__REQUEST__. Could you retype the lines below, starting at the line holding "[(401,198),(393,235),(392,241),(413,245),(420,202),(401,198)]" and stopping at the line holding "[(358,217),(318,207),(306,244),(351,250),(358,217)]", inclusive? Copy them exactly and drop the images.

BEGIN DATA IN THIS EXERCISE

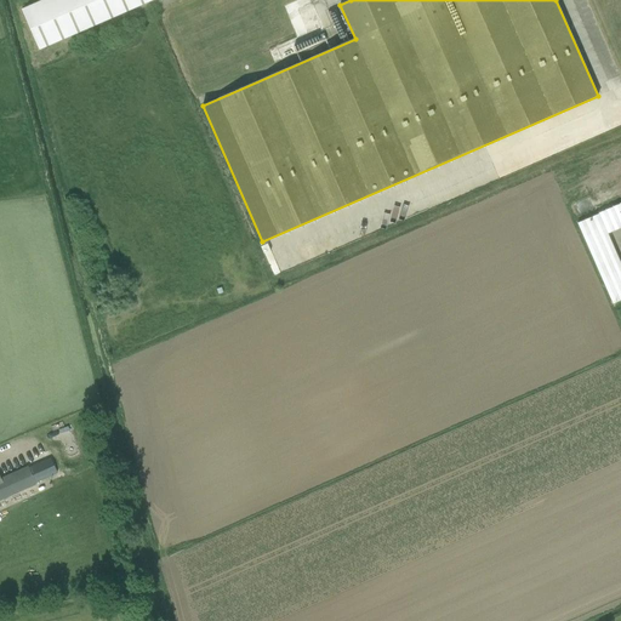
[(329,50),(323,36),(297,47),(305,61),(329,50)]
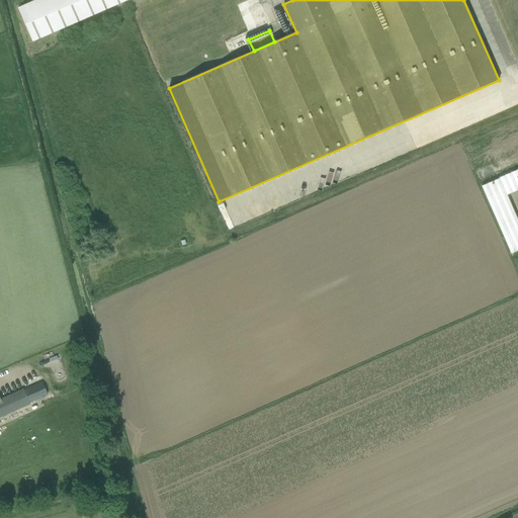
[(517,220),(507,195),(500,178),(482,186),(511,254),(517,250),(517,220)]
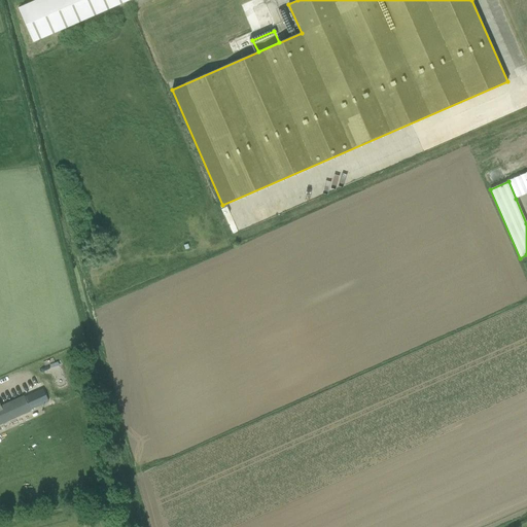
[(230,213),(227,207),(221,210),(223,216),(230,213)]
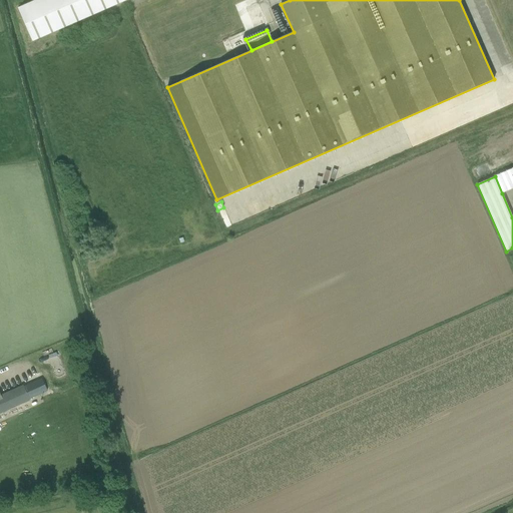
[(24,388),(23,387),(1,397),(0,394),(0,413),(30,400),(29,398),(40,394),(47,391),(42,380),(24,388)]
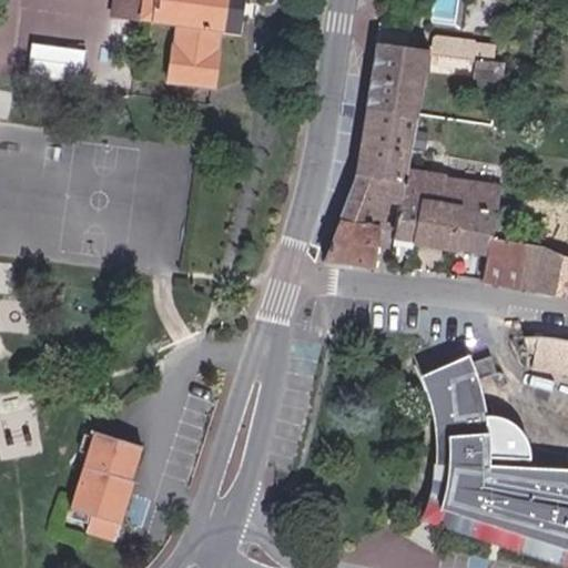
[(108,0),(105,14),(139,20),(141,0),(108,0)]
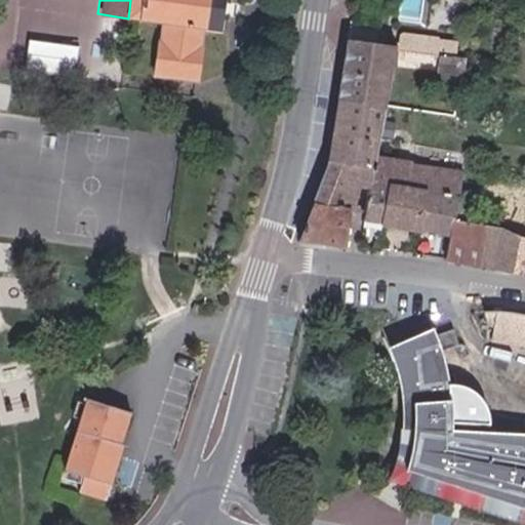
[(130,0),(128,18),(162,25),(155,77),(197,83),(204,35),(225,36),(228,9),(229,0),(130,0)]
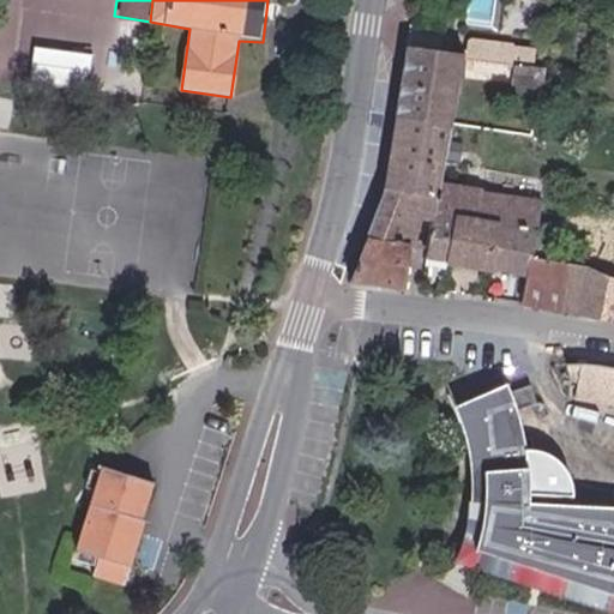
[(415,38),(408,37),(405,55),(439,60),(441,42),(415,38)]
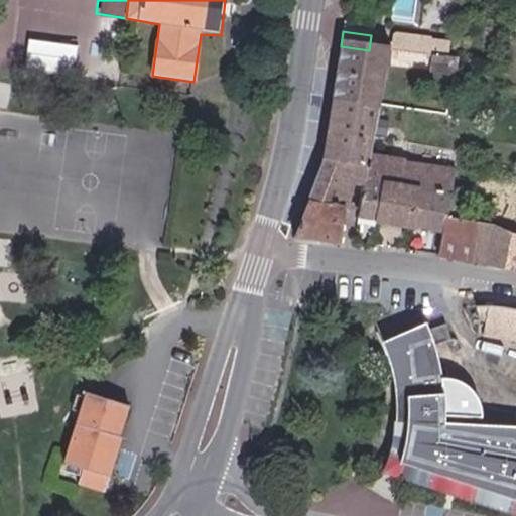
[(394,34),(391,53),(452,60),(454,42),(394,34)]
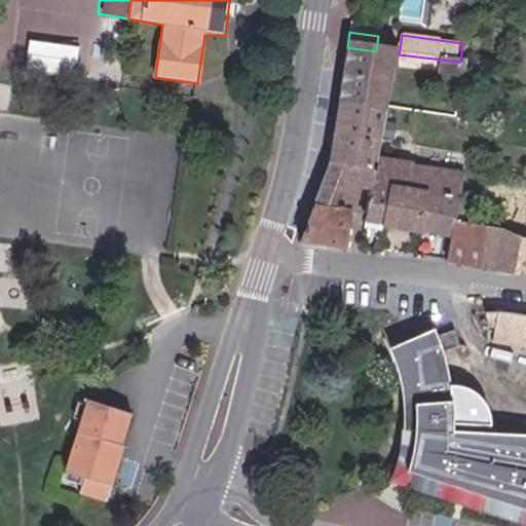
[(339,103),(351,107),(386,116),(395,73),(399,54),(376,51),(347,47),(339,103)]
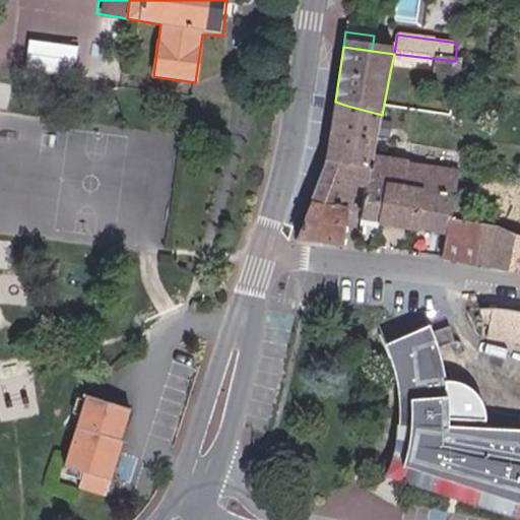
[(460,61),(455,61),(394,54),(390,72),(456,81),(460,61)]
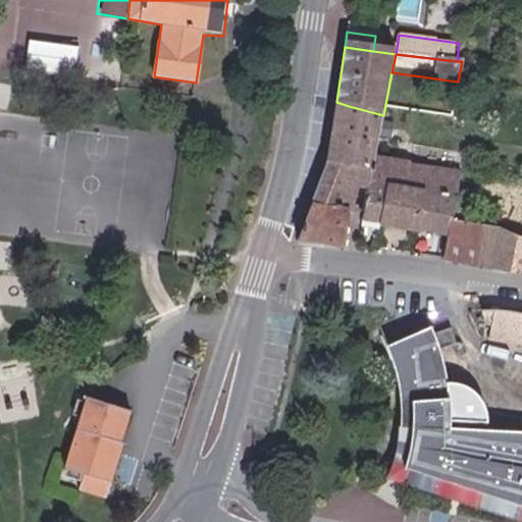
[(349,106),(336,102),(329,158),(341,161),(349,106)]
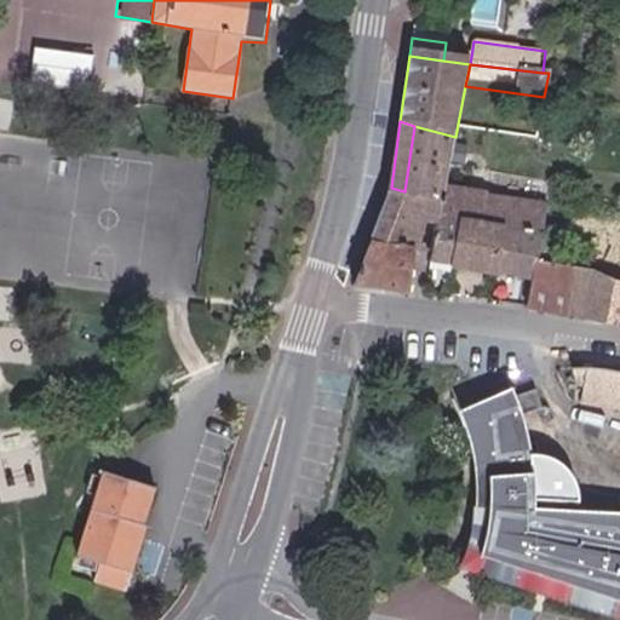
[(431,258),(440,217),(447,183),(455,137),(414,126),(405,191),(429,199),(418,253),(431,258)]
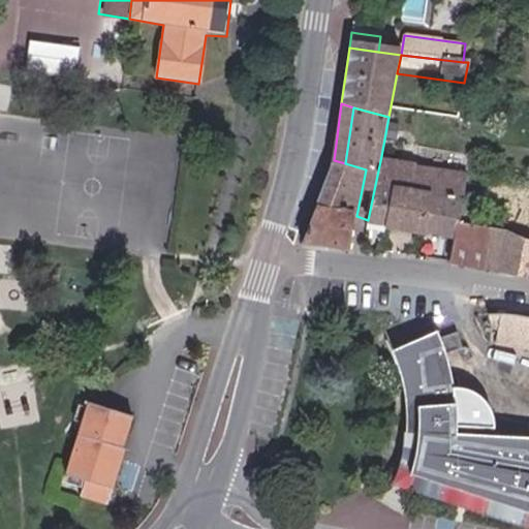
[(394,189),(386,229),(423,237),(431,197),(465,203),(468,173),(416,164),(416,161),(381,156),(375,185),(394,189)]
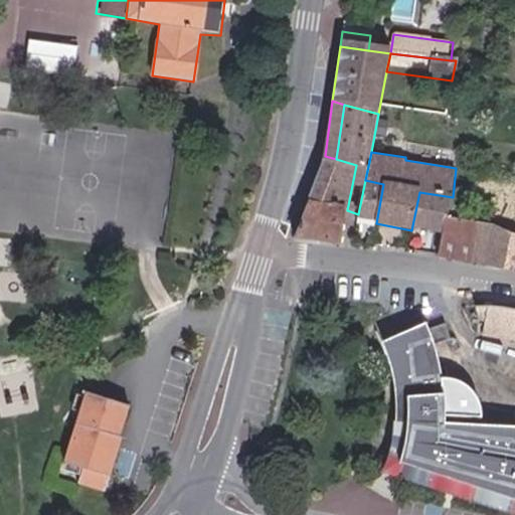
[(347,210),(356,165),(336,159),(325,156),(309,201),(347,210)]
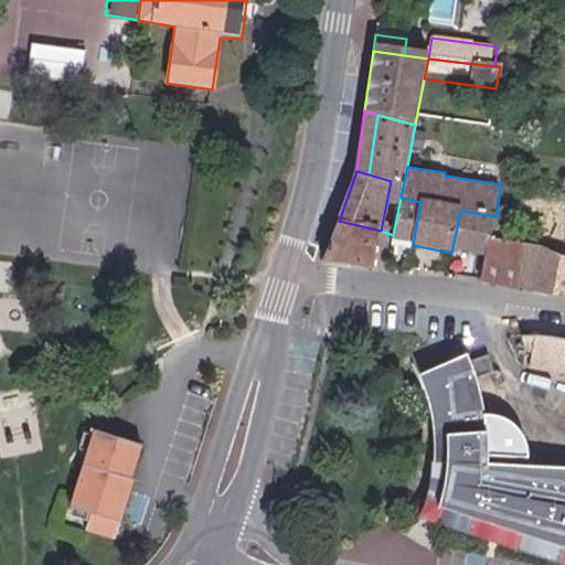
[(401,198),(393,235),(392,241),(413,245),(420,202),(401,198)]
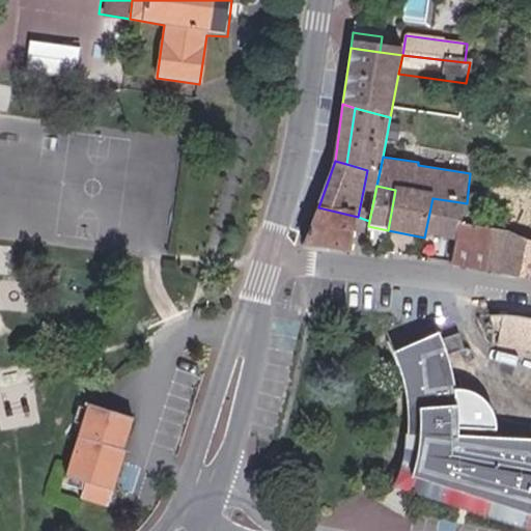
[(458,238),(462,223),(467,203),(432,198),(424,238),(454,245),(451,266),(486,272),(490,244),(458,238)]
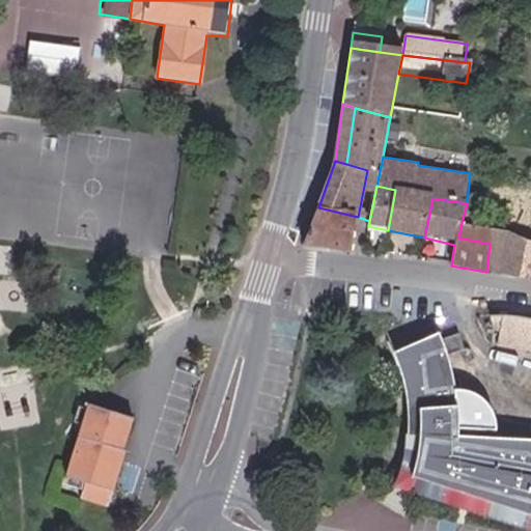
[(358,217),(318,207),(306,244),(351,250),(358,217)]
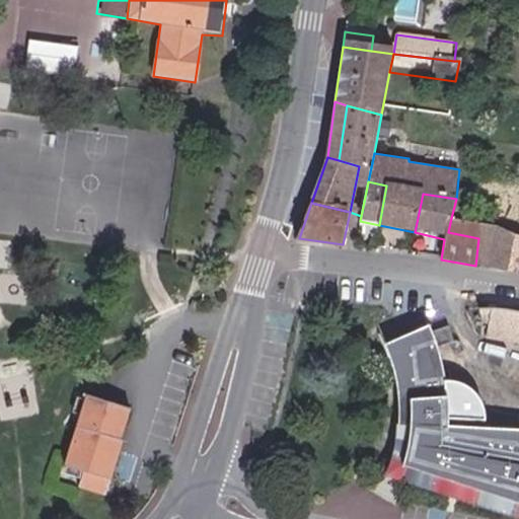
[(478,238),(475,266),(490,268),(497,227),(451,218),(448,232),(478,238)]
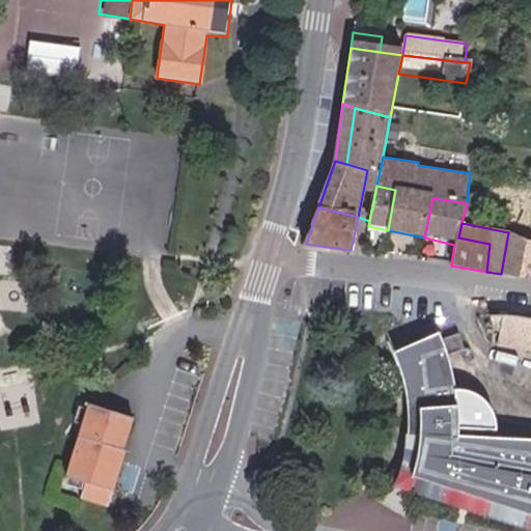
[(530,239),(526,239),(519,276),(530,278),(530,239)]
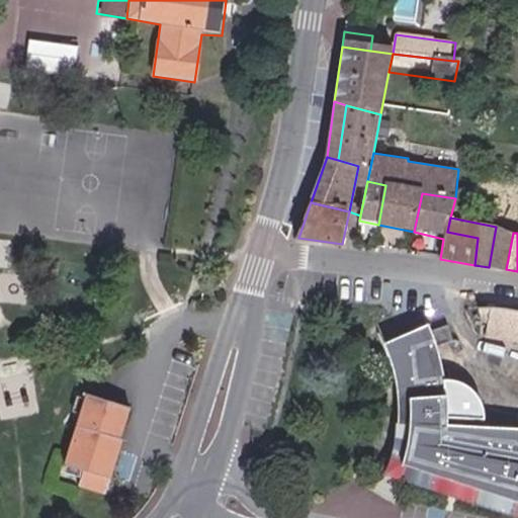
[(491,320),(504,308),(472,303),(480,319),(491,320)]
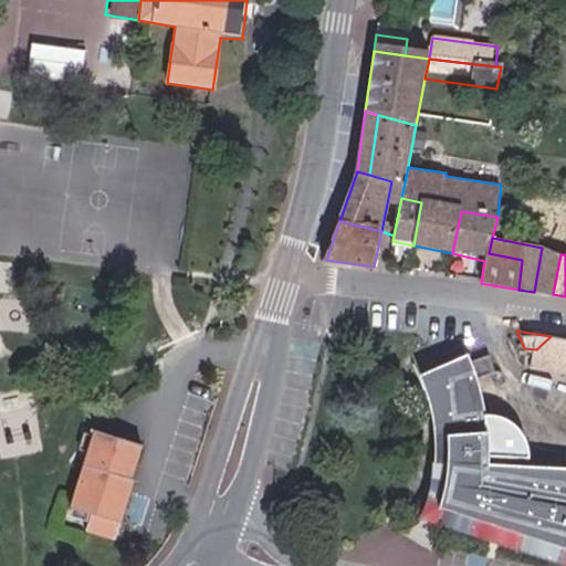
[(536,349),(524,348),(530,364),(565,369),(565,338),(551,336),(536,349)]
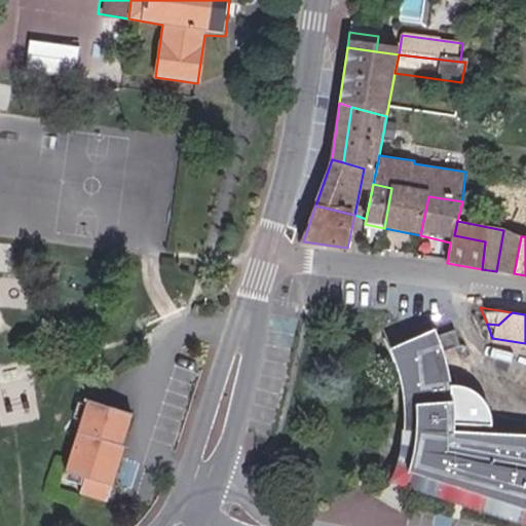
[(525,511),(525,435),(493,434),(453,431),(452,380),(448,362),(465,357),(459,338),(442,344),(439,331),(402,344),(413,376),(418,418),(408,474),(525,511)]
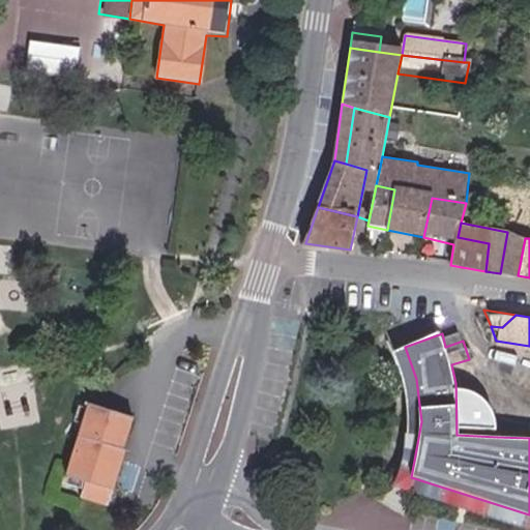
[(474,396),(465,389),(455,383),(457,435),(497,437),(493,425),(489,415),(482,405),(474,396)]
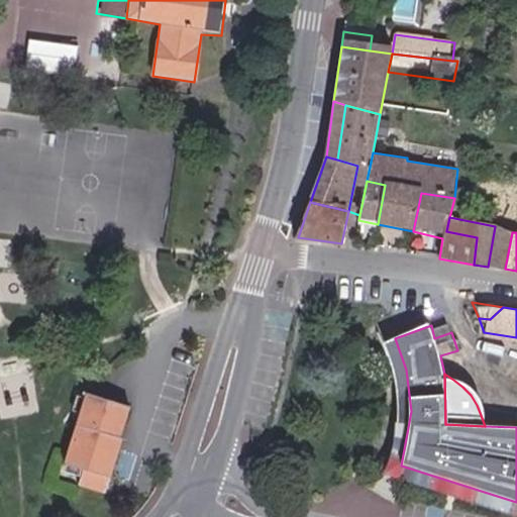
[(131,413),(87,401),(68,474),(87,480),(84,495),(111,502),(123,452),(121,452),(131,413)]
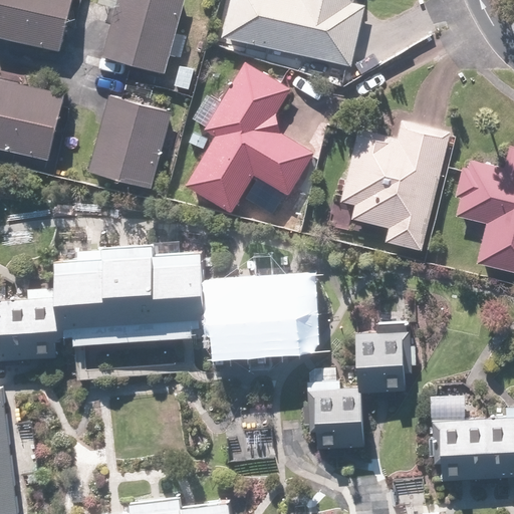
[(0,0),(0,40),(55,53),(66,0),(0,0)]
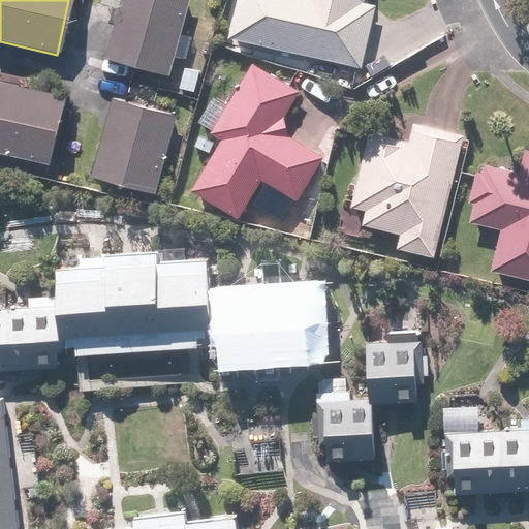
[(188,0),(119,0),(103,59),(167,76),(173,58),(186,61),(193,37),(180,33),(188,0)]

END DATA IN THIS EXERCISE

__RESULT FOR THIS EXERCISE__.
[(401,198),(393,235),(392,241),(413,245),(420,202),(401,198)]
[(458,238),(462,223),(467,203),(432,198),(424,238),(454,245),(451,266),(486,272),(490,244),(458,238)]
[(358,217),(318,207),(306,244),(351,250),(358,217)]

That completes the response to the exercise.